* _TRY IT_
Transcribe exactly everything in the data below from the line containing "pink book: 6 -> 4" down to the line containing "purple padlock: 2 -> 6", both lines included and nothing further.

* _TASK INPUTS_
****************************************

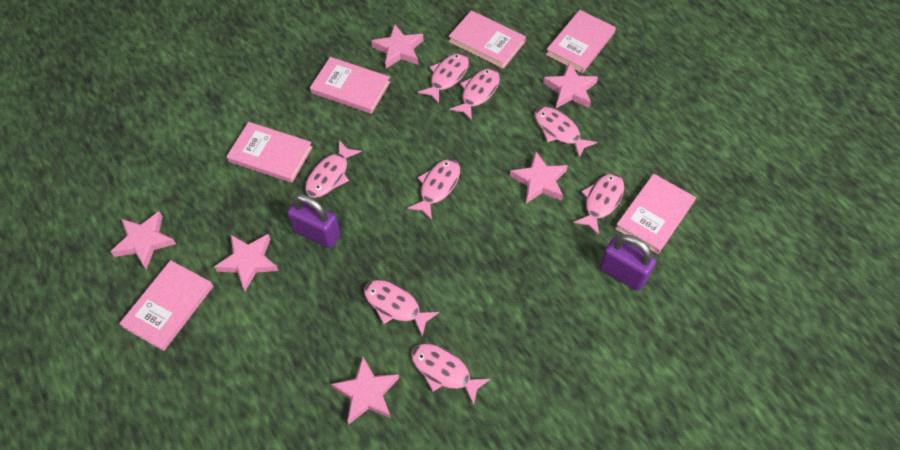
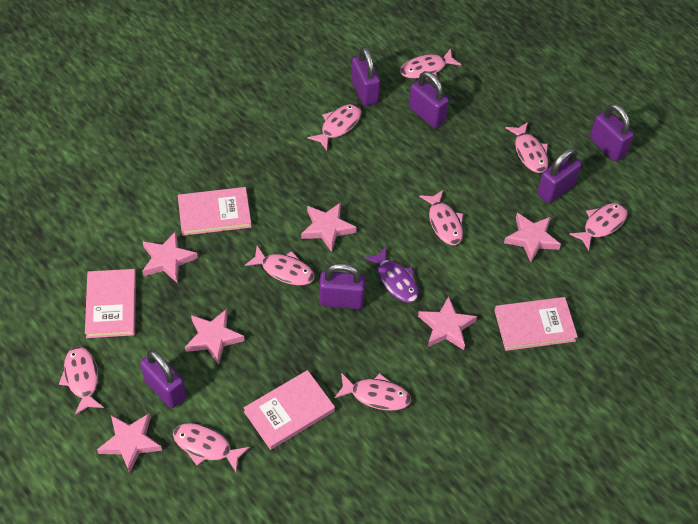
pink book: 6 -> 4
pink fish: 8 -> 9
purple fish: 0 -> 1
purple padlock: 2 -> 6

****************************************

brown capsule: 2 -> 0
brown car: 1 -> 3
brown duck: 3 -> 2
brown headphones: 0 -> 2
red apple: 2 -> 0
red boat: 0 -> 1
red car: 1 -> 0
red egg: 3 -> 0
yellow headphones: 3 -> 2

****************************************

* _TASK ANSWER_
pink book: 6 -> 4
pink fish: 8 -> 9
purple fish: 0 -> 1
purple padlock: 2 -> 6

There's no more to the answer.